▶ _RECORDS SUPPLIED_
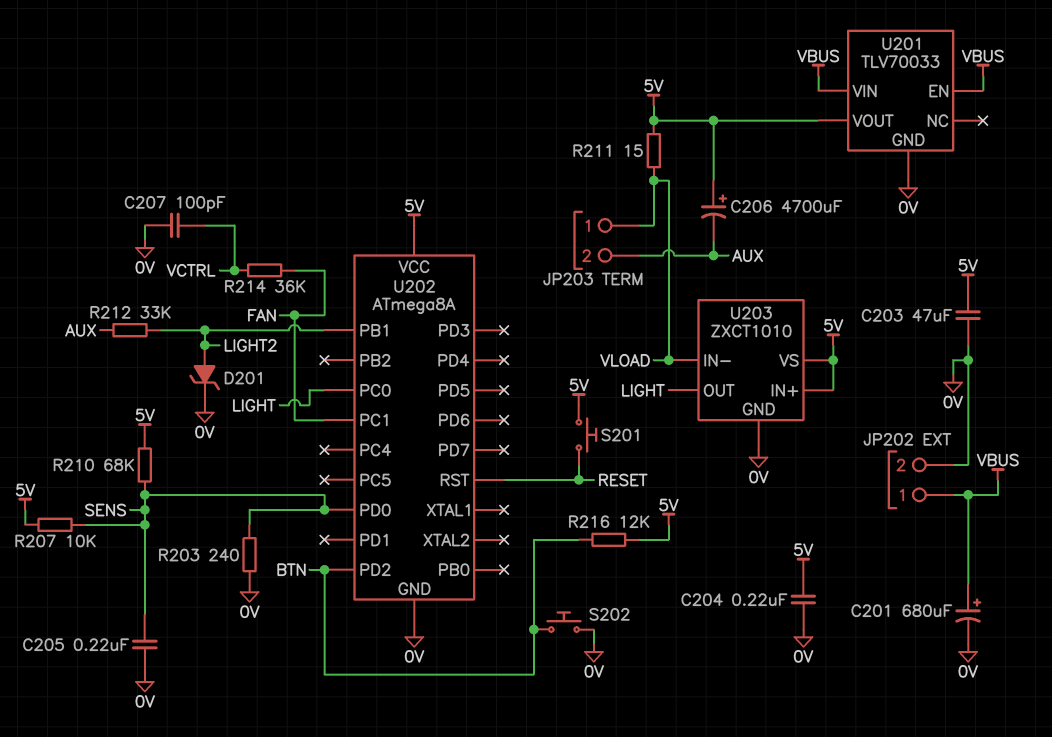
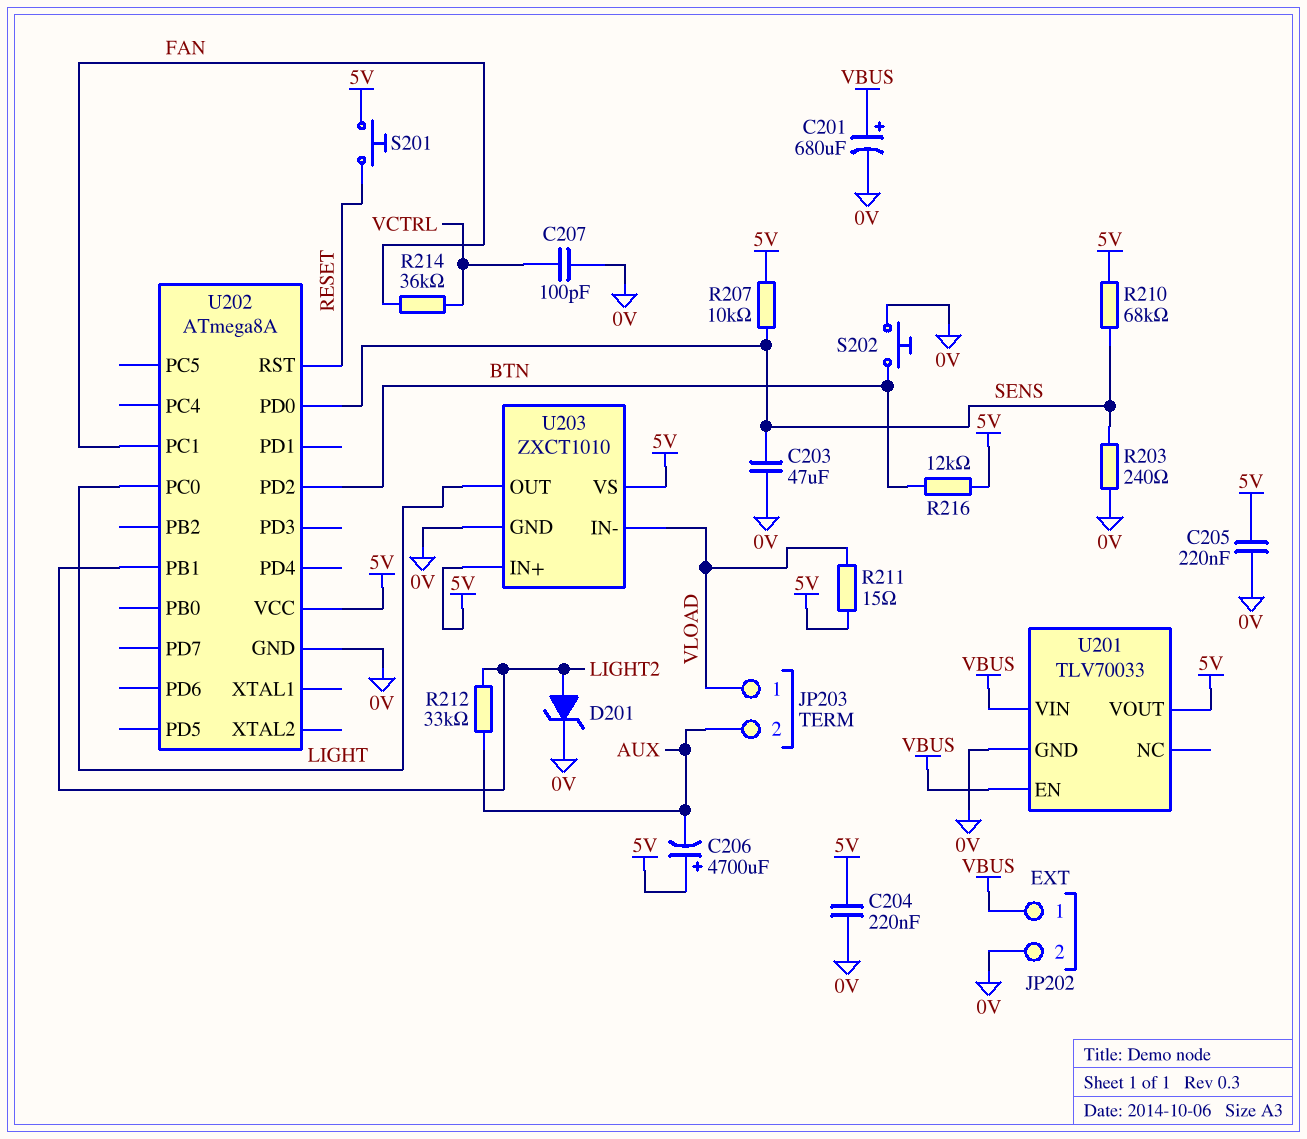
C203: 47uF (0V, 5V) -> 47uF (0V, SENS)
C205: 220nF (0V, SENS) -> 220nF (0V, 5V)

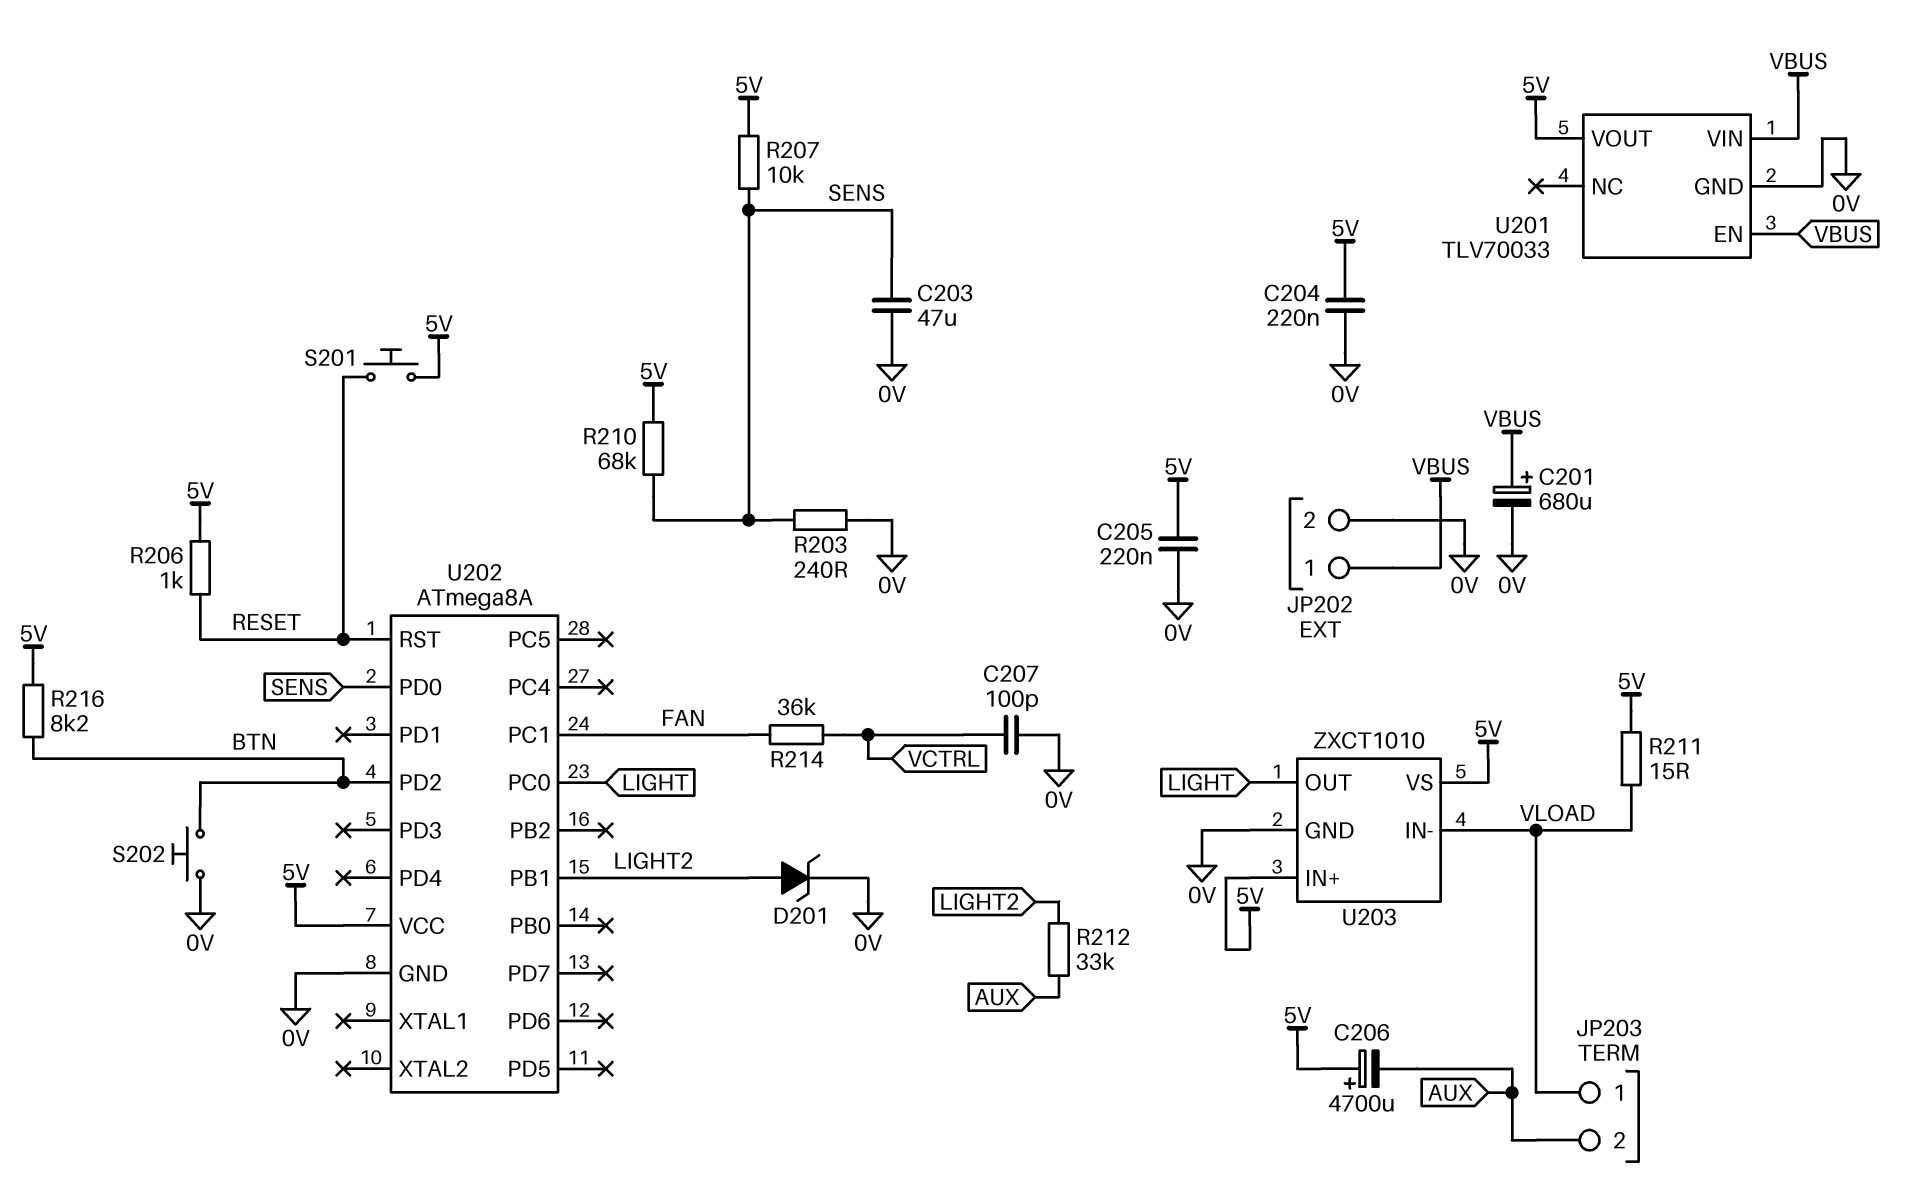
R206: none -> 1k (5V, RESET)
R216: 12k (5V, BTN) -> 8.2k (5V, BTN)

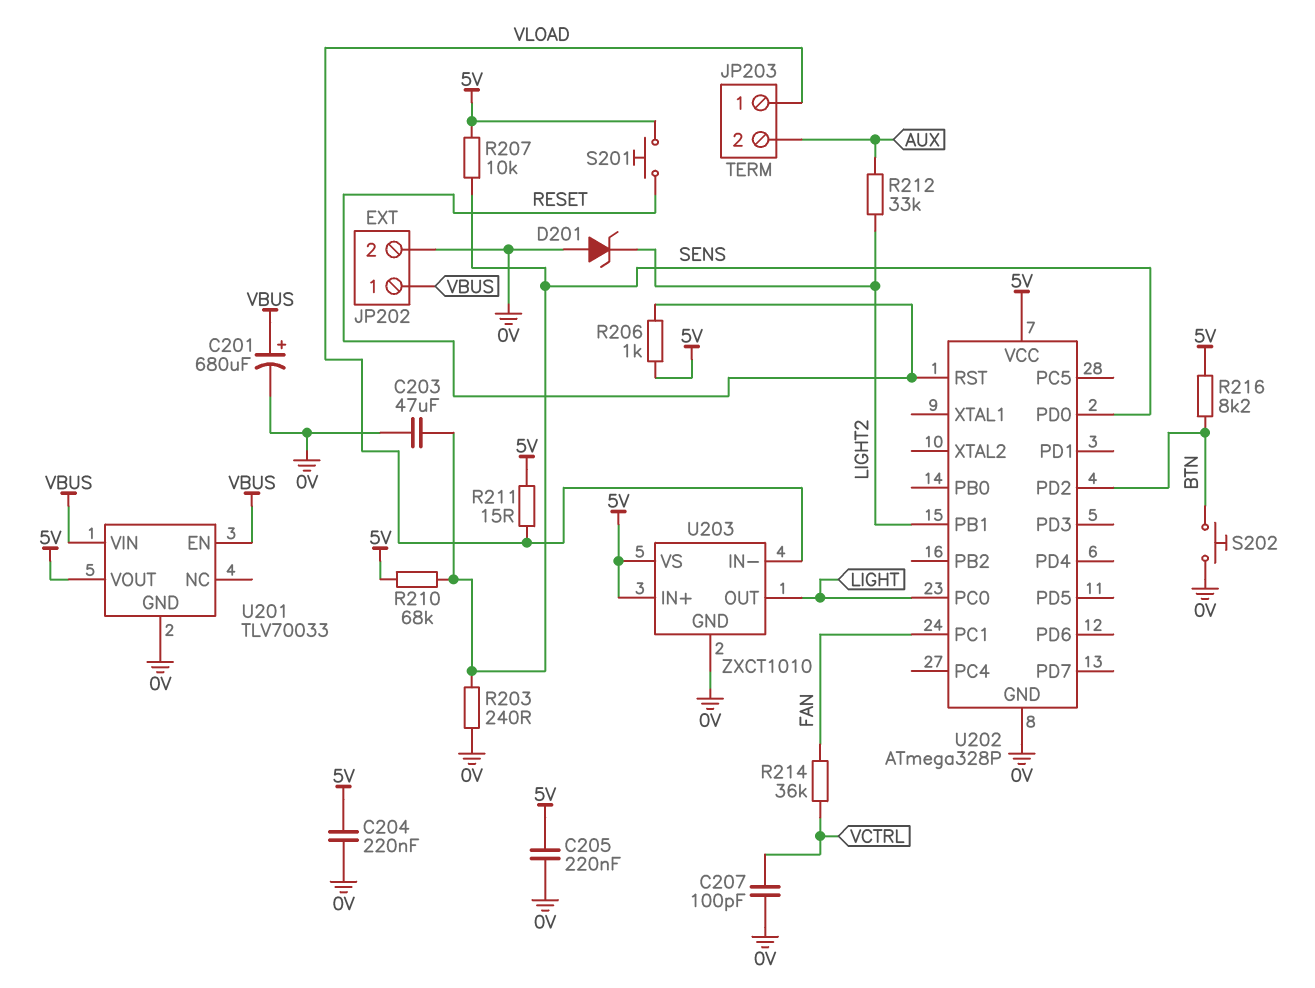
C206: 4700uF (plus 5V, minus AUX) -> none
D201: zener (A LIGHT2, K 0V) -> zener (A 0V, K LIGHT2)
U202: ATmega8A -> ATmega328P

▶ _TASK BRIEF_
Where a line contains "D201: zener (A", begin there and output each line through the end of the data above, exactly; give no other lines.

▶ _EXPECTED ANSWER_
D201: zener (A LIGHT2, K 0V) -> zener (A 0V, K LIGHT2)
U202: ATmega8A -> ATmega328P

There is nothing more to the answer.